**TASK PROMPT:** Only a slice of the listing below is wanted. Retype the lines from the one containing "new: BrownPan 475, 411, 568, 533;" through the one containing "shifted: PurpleCap 341, 146, 390, 186", exactly, both ends included.

**THE RECORDS:**

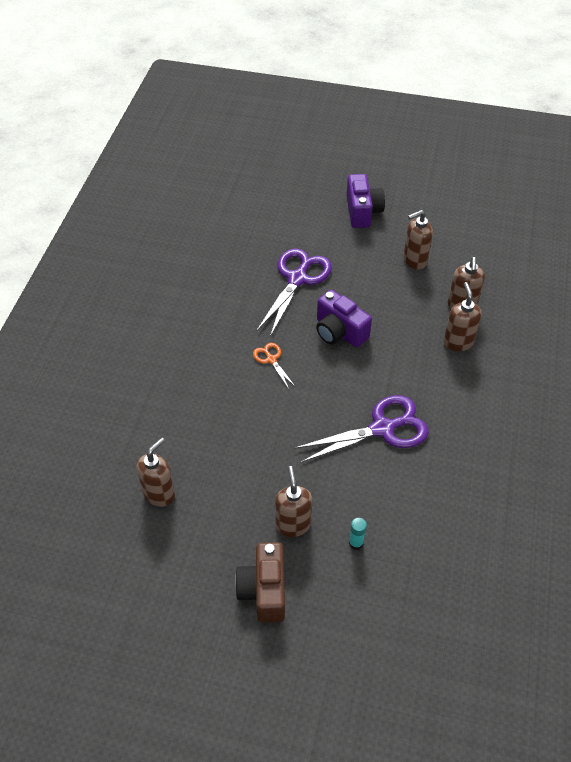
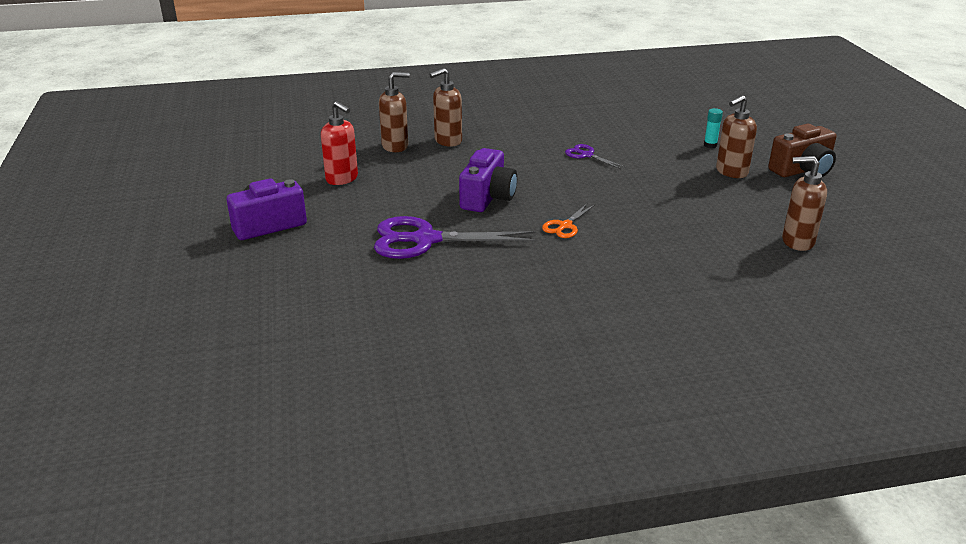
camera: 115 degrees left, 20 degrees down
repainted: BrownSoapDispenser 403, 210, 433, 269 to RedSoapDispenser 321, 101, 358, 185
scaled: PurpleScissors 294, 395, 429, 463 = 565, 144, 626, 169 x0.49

--

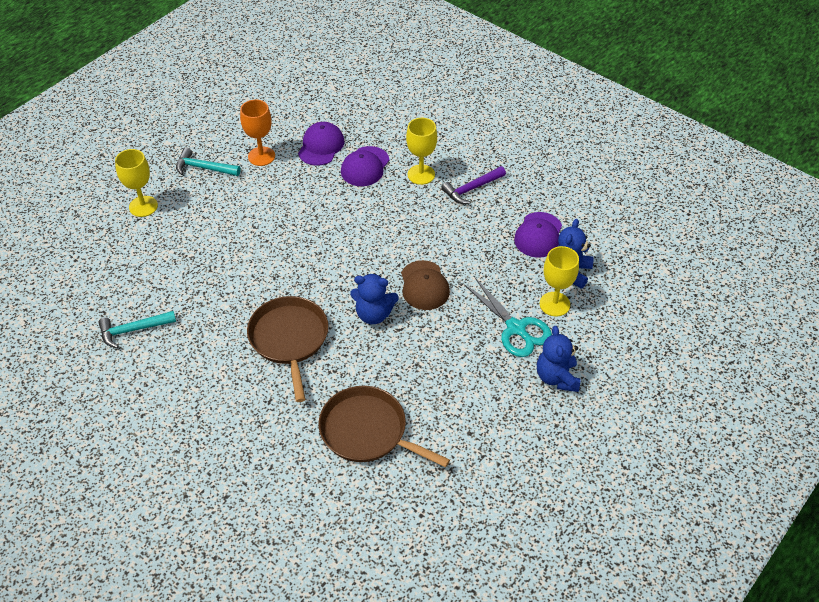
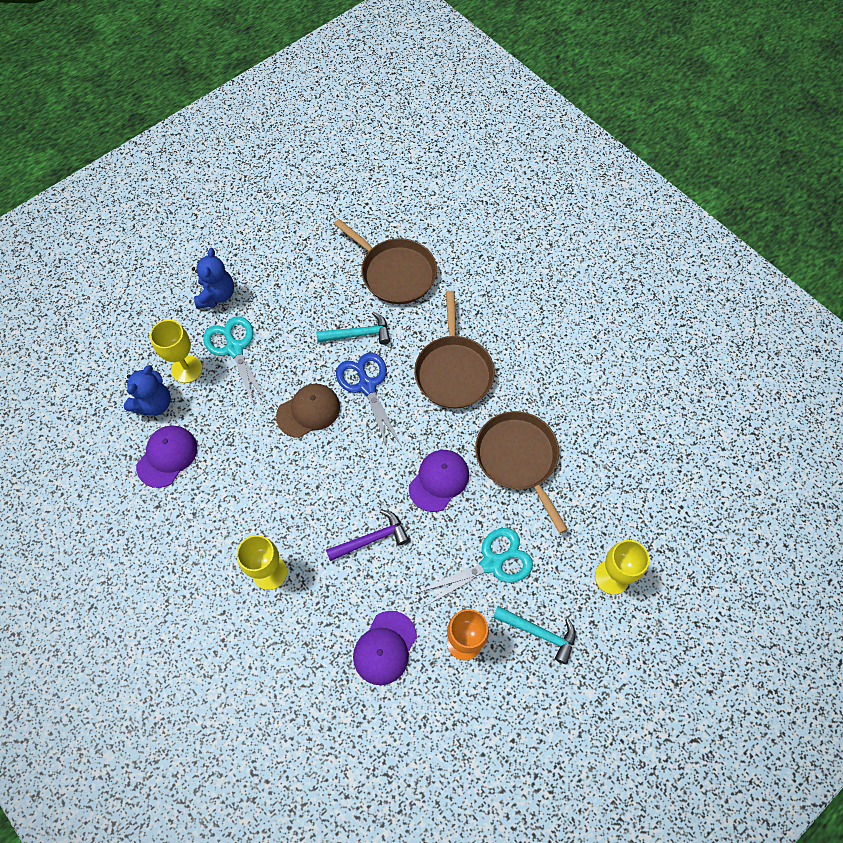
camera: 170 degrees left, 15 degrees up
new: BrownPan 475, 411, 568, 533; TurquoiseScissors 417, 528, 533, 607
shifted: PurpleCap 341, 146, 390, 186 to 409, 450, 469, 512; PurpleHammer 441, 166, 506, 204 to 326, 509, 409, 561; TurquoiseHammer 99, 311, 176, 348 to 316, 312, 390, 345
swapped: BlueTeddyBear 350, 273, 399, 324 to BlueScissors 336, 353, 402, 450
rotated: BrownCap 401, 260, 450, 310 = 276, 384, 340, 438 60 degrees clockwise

**RESPONSE TO THIS TASK:**
new: BrownPan 475, 411, 568, 533; TurquoiseScissors 417, 528, 533, 607
shifted: PurpleCap 341, 146, 390, 186 to 409, 450, 469, 512; PurpleHammer 441, 166, 506, 204 to 326, 509, 409, 561; TurquoiseHammer 99, 311, 176, 348 to 316, 312, 390, 345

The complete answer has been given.